Task to carry out
Images excluded, repeat each entry below exactly.

▽

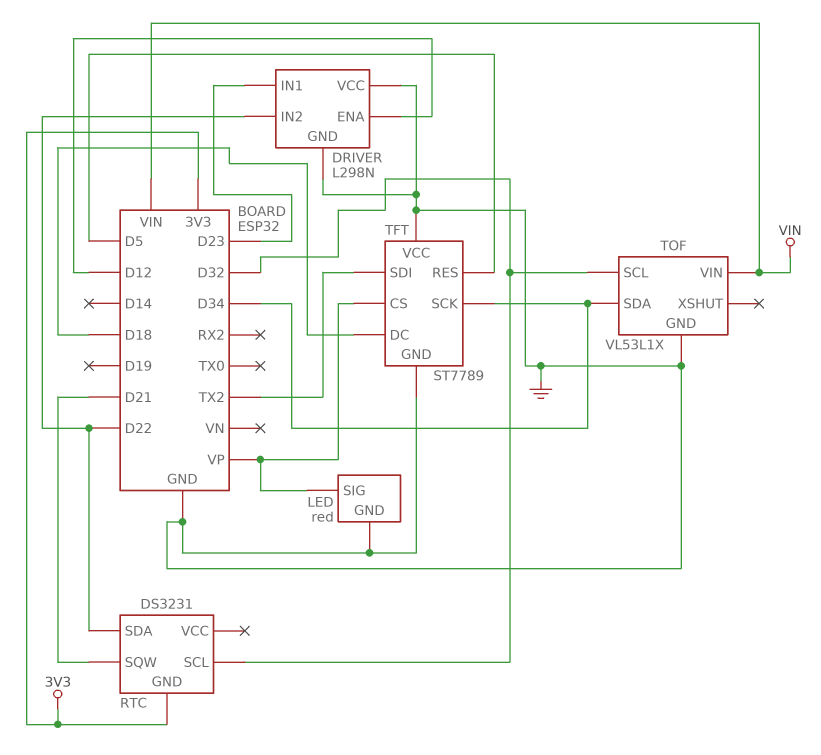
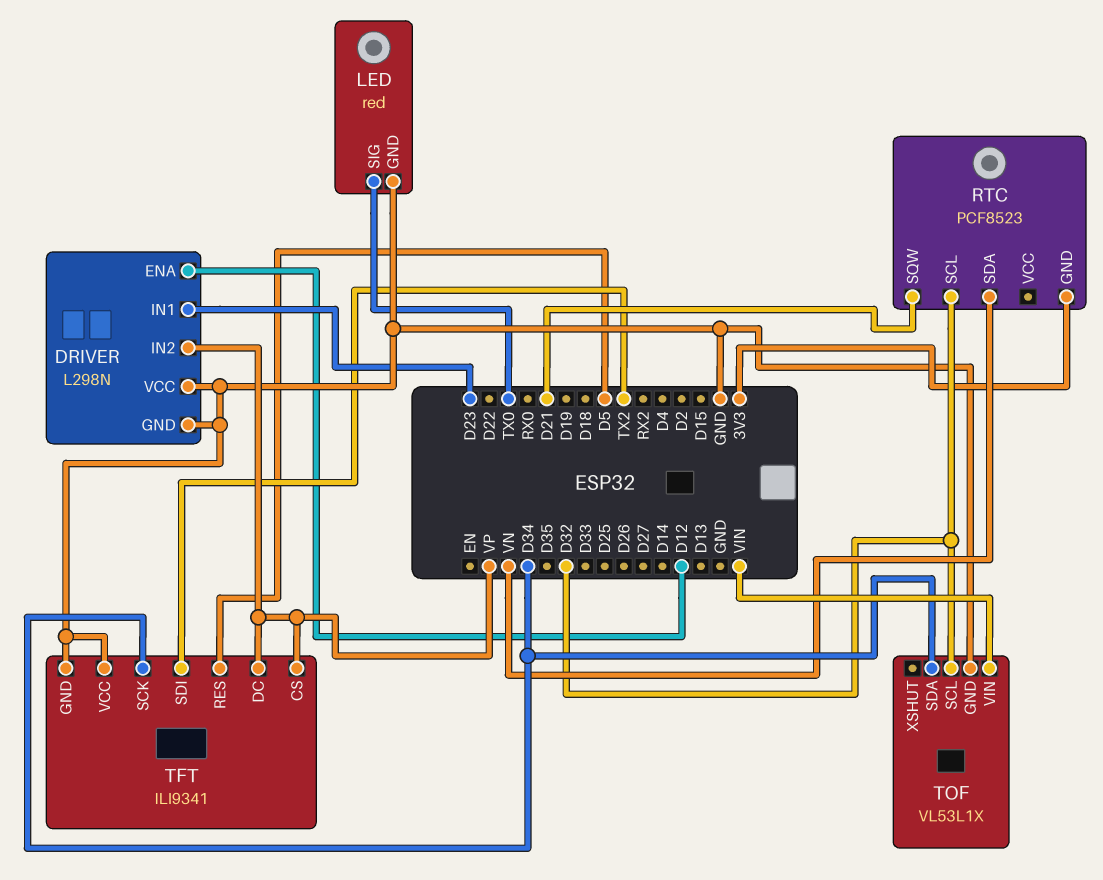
DRIVER pin IN2: D22 -> VP
LED pin SIG: VP -> TX0
RTC: DS3231 -> PCF8523
RTC pin SDA: D22 -> VN
TFT: ST7789 -> ILI9341
TFT pin DC: D18 -> VP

△

Expected output
DRIVER pin IN2: D22 -> VP
LED pin SIG: VP -> TX0
RTC: DS3231 -> PCF8523
RTC pin SDA: D22 -> VN
TFT: ST7789 -> ILI9341
TFT pin DC: D18 -> VP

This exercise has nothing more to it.